# Work to complete
Tally the lines of the data that include the word "star". Only the number is to be returned.

# Input
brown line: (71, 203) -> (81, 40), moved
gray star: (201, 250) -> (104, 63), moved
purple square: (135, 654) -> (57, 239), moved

...

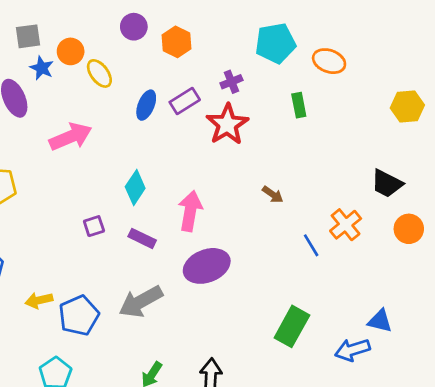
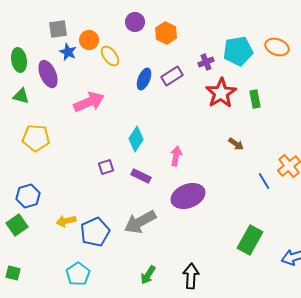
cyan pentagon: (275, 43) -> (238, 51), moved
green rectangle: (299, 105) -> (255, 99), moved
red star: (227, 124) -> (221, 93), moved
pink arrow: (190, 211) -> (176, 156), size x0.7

...

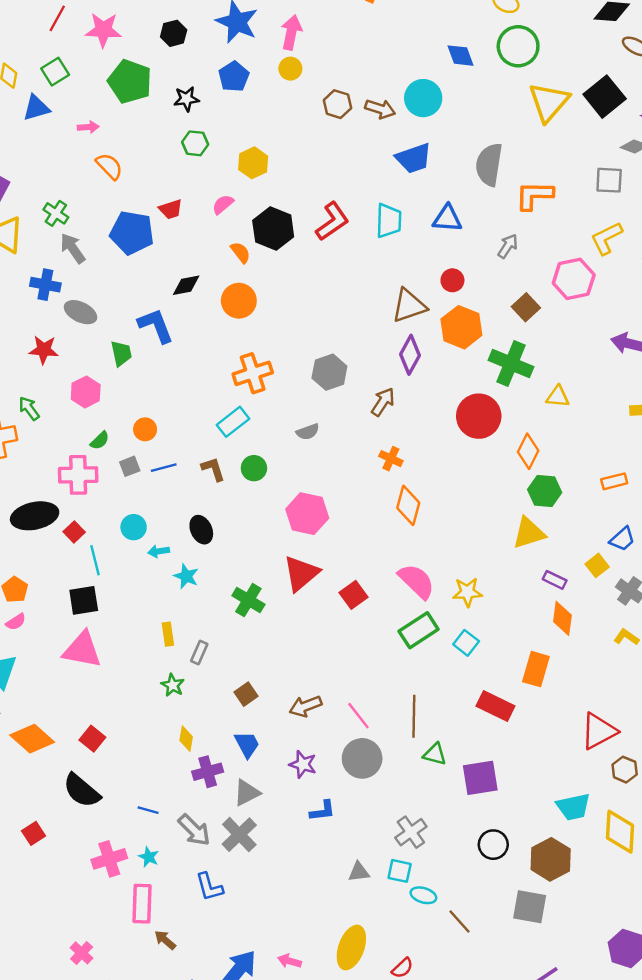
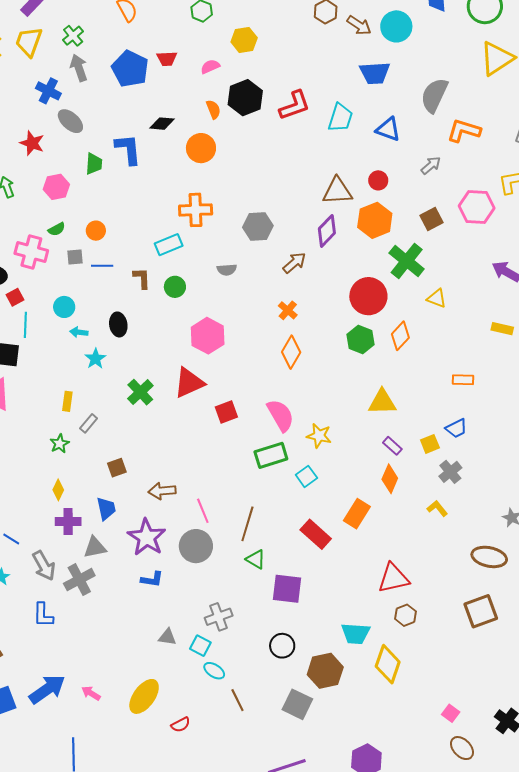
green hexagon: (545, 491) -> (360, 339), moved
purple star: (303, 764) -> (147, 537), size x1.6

# Response area
3